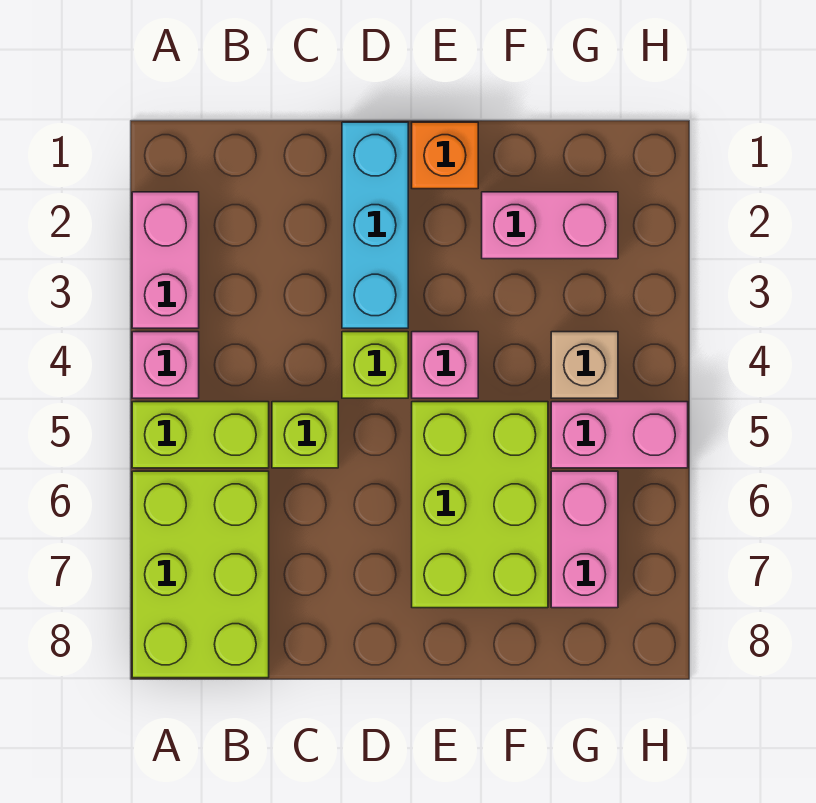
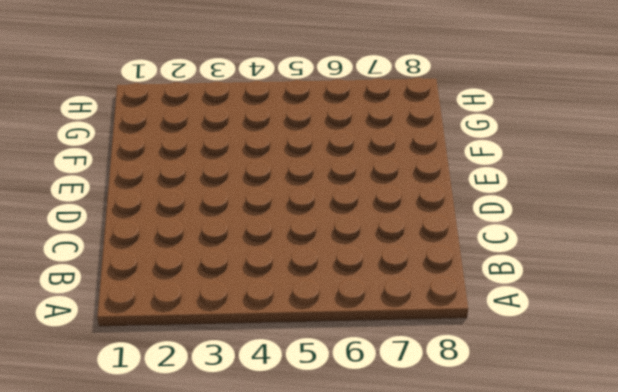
none -> pink 1x2 brick [132,192,199,328]
none -> pink 1x1 brick [132,332,199,398]
none -> lime 1x2 brick [132,402,269,468]

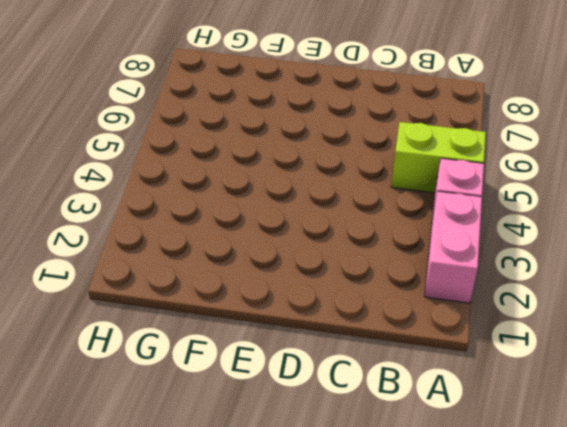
none -> lime 2x3 brick [132,471,269,678]
none -> lime 1x1 brick [272,402,338,468]
none -> cyan 1x3 brick [342,122,408,328]

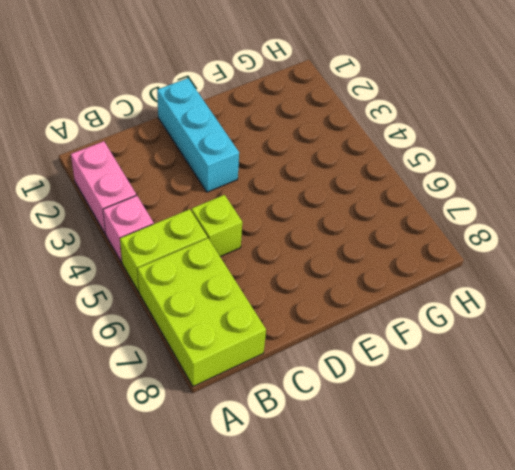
none -> lime 1x1 brick [342,332,408,398]
none -> orange 1x1 brick [412,122,478,189]
none -> pink 1x1 brick [412,332,478,398]

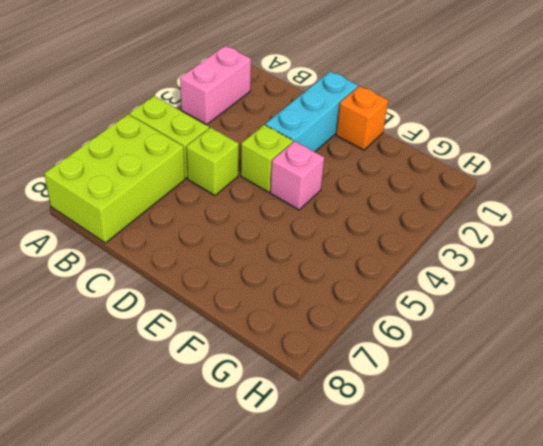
none -> pink 1x1 brick [132,332,199,398]
none -> lime 2x3 brick [412,402,548,608]
none -> pink 1x2 brick [482,192,618,259]

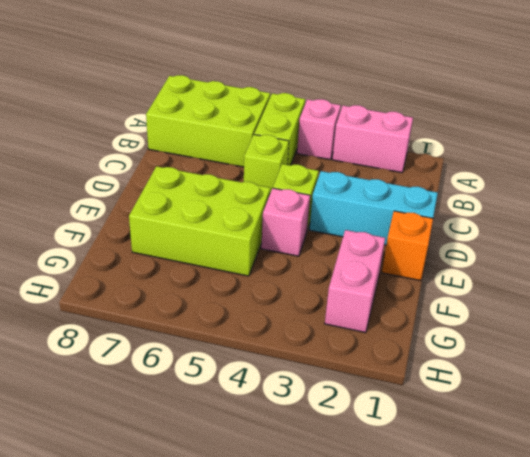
none -> tan 1x1 brick [551,332,618,398]
none -> pink 1x2 brick [551,402,688,468]
none -> pink 1x2 brick [551,471,618,608]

Problem statement -
Your answer must be the records above, word for word, with every picture left out.

Answer to this task -
none -> pink 1x2 brick [132,192,199,328]
none -> pink 1x1 brick [132,332,199,398]
none -> lime 1x2 brick [132,402,269,468]

none -> lime 2x3 brick [132,471,269,678]
none -> lime 1x1 brick [272,402,338,468]
none -> cyan 1x3 brick [342,122,408,328]

none -> lime 1x1 brick [342,332,408,398]
none -> orange 1x1 brick [412,122,478,189]
none -> pink 1x1 brick [412,332,478,398]

none -> pink 1x1 brick [132,332,199,398]
none -> lime 2x3 brick [412,402,548,608]
none -> pink 1x2 brick [482,192,618,259]

none -> tan 1x1 brick [551,332,618,398]
none -> pink 1x2 brick [551,402,688,468]
none -> pink 1x2 brick [551,471,618,608]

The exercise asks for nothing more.